> [Assigned task] Pull out every line below that holds the word "semicircle".

#####

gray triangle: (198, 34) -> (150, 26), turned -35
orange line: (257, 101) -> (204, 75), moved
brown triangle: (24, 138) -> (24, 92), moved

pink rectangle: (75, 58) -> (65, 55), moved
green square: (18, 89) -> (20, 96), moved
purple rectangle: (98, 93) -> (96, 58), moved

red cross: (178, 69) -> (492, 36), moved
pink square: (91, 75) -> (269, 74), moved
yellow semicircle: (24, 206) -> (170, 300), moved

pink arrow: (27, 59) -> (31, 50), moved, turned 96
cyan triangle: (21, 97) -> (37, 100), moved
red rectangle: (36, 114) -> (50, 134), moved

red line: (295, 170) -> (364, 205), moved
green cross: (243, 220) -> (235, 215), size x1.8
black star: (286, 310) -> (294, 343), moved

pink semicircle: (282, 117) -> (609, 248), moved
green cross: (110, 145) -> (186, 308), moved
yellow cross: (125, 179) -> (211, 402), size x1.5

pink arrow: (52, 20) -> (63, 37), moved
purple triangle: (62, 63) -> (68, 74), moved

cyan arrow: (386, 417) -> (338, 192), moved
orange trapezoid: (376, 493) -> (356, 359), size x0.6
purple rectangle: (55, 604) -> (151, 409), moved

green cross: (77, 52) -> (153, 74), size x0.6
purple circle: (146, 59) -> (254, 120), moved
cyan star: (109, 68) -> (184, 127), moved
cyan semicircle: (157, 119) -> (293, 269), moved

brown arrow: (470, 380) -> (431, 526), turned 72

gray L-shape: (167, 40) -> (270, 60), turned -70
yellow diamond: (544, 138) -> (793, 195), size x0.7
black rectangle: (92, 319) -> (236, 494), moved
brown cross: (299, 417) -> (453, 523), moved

#####

> [Reply to the exercise]
yellow semicircle: (24, 206) -> (170, 300), moved
pink semicircle: (282, 117) -> (609, 248), moved
cyan semicircle: (157, 119) -> (293, 269), moved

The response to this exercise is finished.